> **Given information**:
·····
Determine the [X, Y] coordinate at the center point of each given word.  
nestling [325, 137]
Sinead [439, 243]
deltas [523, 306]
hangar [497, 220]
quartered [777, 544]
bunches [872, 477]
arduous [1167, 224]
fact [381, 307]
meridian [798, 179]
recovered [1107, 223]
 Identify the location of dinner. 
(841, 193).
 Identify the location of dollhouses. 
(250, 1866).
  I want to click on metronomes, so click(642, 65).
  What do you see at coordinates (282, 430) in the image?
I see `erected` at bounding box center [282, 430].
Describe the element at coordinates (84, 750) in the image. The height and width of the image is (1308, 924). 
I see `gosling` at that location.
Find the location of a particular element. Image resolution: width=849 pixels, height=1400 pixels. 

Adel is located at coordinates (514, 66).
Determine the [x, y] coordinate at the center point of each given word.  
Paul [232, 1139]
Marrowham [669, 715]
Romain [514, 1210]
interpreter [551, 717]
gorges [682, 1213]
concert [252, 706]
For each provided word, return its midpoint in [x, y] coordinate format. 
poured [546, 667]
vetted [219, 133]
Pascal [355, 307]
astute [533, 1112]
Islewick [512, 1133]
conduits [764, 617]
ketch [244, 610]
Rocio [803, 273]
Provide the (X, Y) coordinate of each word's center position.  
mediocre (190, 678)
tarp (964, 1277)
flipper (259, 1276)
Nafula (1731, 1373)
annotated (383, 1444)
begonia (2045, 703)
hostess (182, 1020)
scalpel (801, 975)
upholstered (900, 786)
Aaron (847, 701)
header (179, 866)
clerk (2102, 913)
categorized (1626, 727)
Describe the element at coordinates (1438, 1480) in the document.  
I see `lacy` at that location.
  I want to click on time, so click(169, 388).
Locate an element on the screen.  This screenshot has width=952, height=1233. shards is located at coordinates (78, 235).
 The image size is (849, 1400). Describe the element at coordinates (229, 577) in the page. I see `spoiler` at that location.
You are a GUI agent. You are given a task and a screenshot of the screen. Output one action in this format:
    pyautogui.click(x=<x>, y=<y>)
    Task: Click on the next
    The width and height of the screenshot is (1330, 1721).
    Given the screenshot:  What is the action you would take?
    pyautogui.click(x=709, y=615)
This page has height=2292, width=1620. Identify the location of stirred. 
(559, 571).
·····
> **Goal**:
Retype every one of the items above, keeping each line the same as it appears.

> **Result for this task**:
Determine the [X, Y] coordinate at the center point of each given word.  
nestling [325, 137]
Sinead [439, 243]
deltas [523, 306]
hangar [497, 220]
quartered [777, 544]
bunches [872, 477]
arduous [1167, 224]
fact [381, 307]
meridian [798, 179]
recovered [1107, 223]
 Identify the location of dinner. 
(841, 193).
 Identify the location of dollhouses. 
(250, 1866).
  I want to click on metronomes, so click(642, 65).
  What do you see at coordinates (282, 430) in the image?
I see `erected` at bounding box center [282, 430].
Describe the element at coordinates (84, 750) in the image. The height and width of the image is (1308, 924). 
I see `gosling` at that location.
Find the location of a particular element. Image resolution: width=849 pixels, height=1400 pixels. 

Adel is located at coordinates (514, 66).
Determine the [x, y] coordinate at the center point of each given word.  
Paul [232, 1139]
Marrowham [669, 715]
Romain [514, 1210]
interpreter [551, 717]
gorges [682, 1213]
concert [252, 706]
For each provided word, return its midpoint in [x, y] coordinate format. 
poured [546, 667]
vetted [219, 133]
Pascal [355, 307]
astute [533, 1112]
Islewick [512, 1133]
conduits [764, 617]
ketch [244, 610]
Rocio [803, 273]
Provide the (X, Y) coordinate of each word's center position.  
mediocre (190, 678)
tarp (964, 1277)
flipper (259, 1276)
Nafula (1731, 1373)
annotated (383, 1444)
begonia (2045, 703)
hostess (182, 1020)
scalpel (801, 975)
upholstered (900, 786)
Aaron (847, 701)
header (179, 866)
clerk (2102, 913)
categorized (1626, 727)
Describe the element at coordinates (1438, 1480) in the document.  
I see `lacy` at that location.
  I want to click on time, so click(169, 388).
Locate an element on the screen.  This screenshot has width=952, height=1233. shards is located at coordinates (78, 235).
 The image size is (849, 1400). Describe the element at coordinates (229, 577) in the page. I see `spoiler` at that location.
You are a GUI agent. You are given a task and a screenshot of the screen. Output one action in this format:
    pyautogui.click(x=<x>, y=<y>)
    Task: Click on the next
    The width and height of the screenshot is (1330, 1721).
    Given the screenshot:  What is the action you would take?
    pyautogui.click(x=709, y=615)
This page has height=2292, width=1620. Identify the location of stirred. 
(559, 571).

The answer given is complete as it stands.